(Stored entries)
++++++
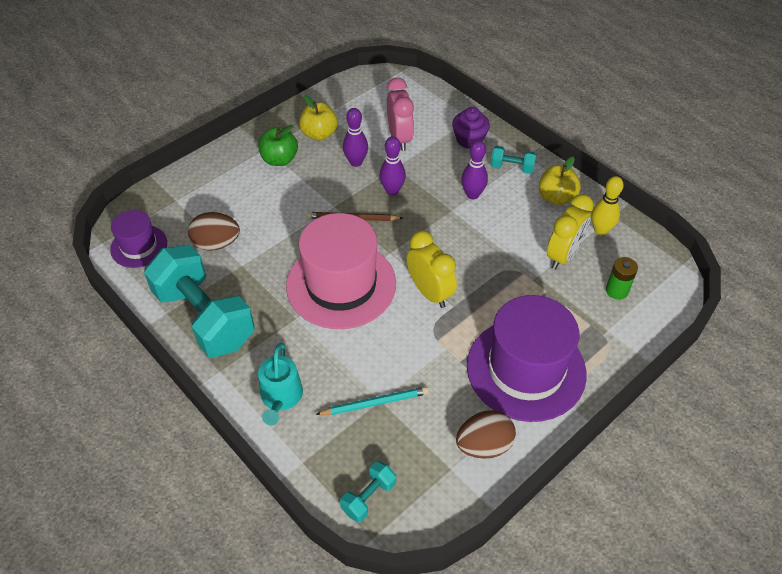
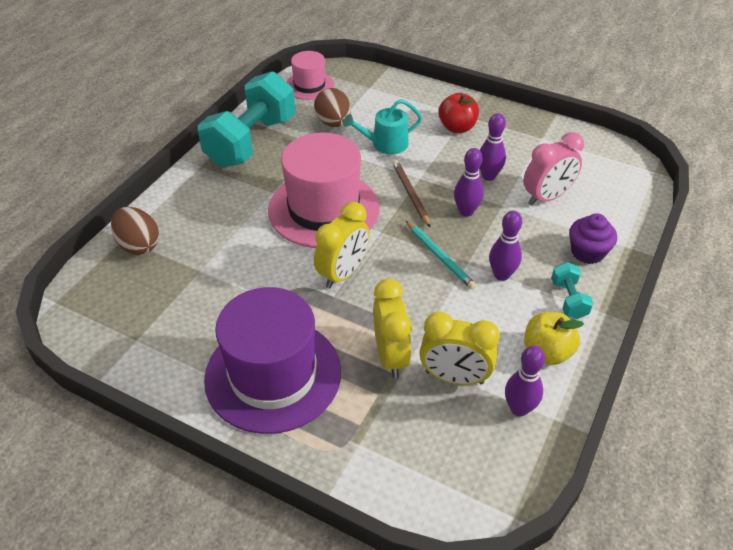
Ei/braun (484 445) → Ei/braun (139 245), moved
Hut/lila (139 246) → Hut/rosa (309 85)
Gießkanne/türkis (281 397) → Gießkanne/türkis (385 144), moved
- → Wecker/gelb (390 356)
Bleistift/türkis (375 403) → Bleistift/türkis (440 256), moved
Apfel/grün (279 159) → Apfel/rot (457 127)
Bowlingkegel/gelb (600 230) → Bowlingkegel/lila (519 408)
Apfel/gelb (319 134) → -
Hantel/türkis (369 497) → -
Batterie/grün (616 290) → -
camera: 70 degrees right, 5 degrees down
++++++
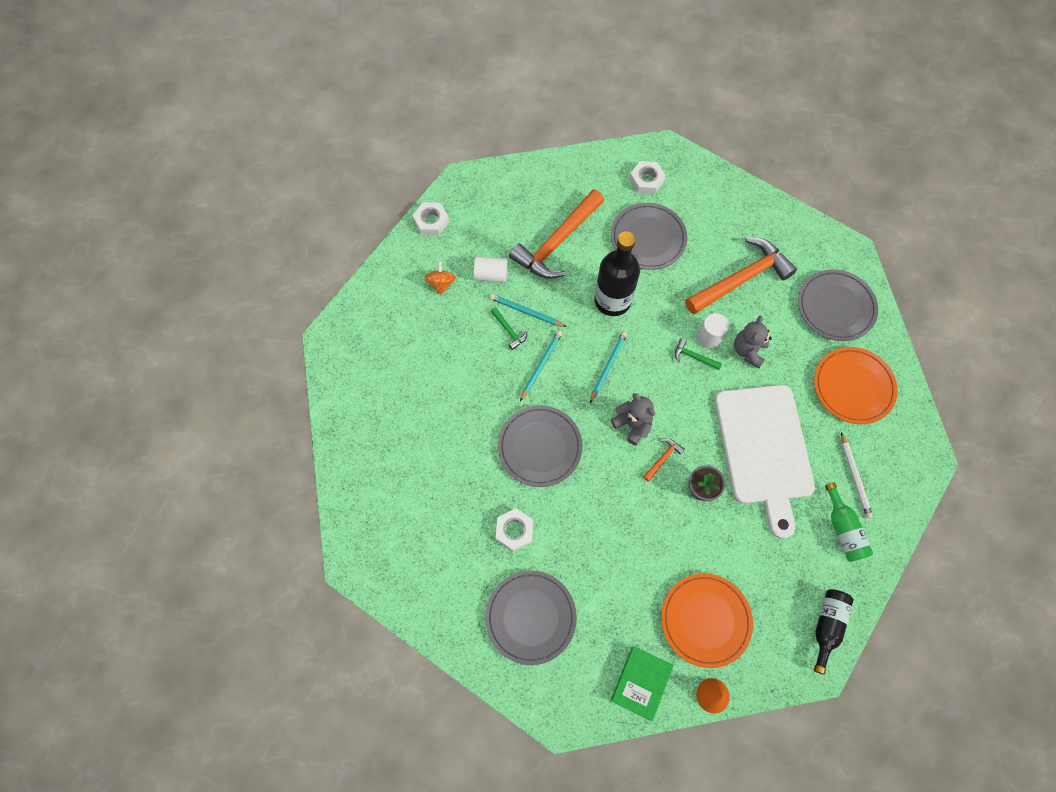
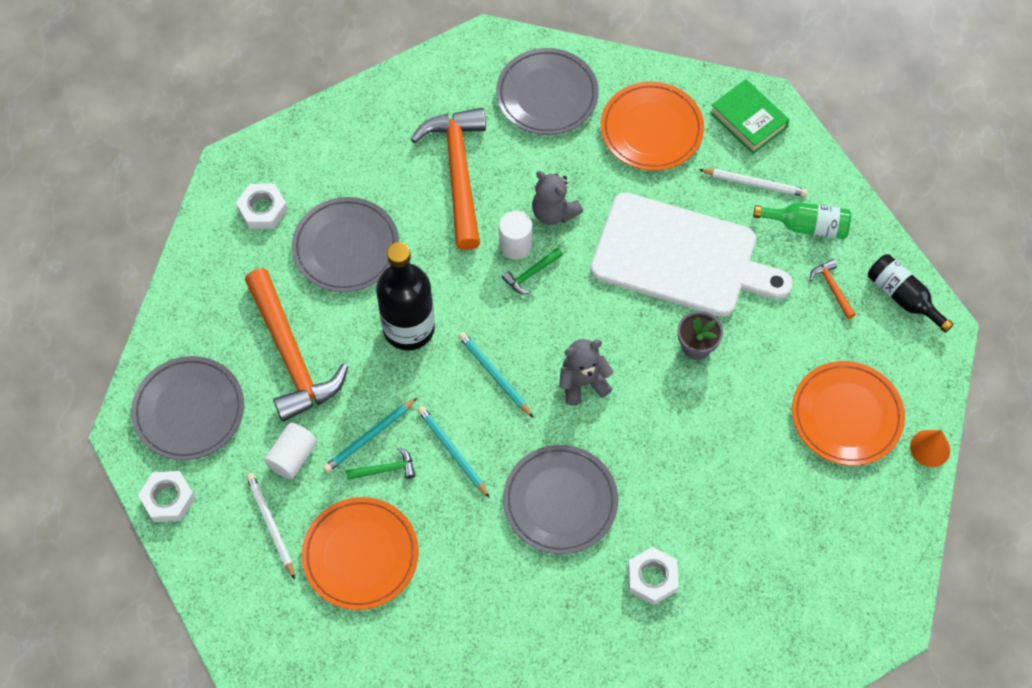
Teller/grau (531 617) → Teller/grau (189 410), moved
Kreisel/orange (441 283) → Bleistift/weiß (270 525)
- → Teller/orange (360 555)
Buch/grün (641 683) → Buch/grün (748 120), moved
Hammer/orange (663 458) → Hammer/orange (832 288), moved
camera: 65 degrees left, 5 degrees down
++++++
**TASK DIRECTIONS**
Wherever a line of the data above contains "Bleistift", copy that line.

**TASK RESPONSE**
Bleistift/türkis (375 403) → Bleistift/türkis (440 256), moved
Kreisel/orange (441 283) → Bleistift/weiß (270 525)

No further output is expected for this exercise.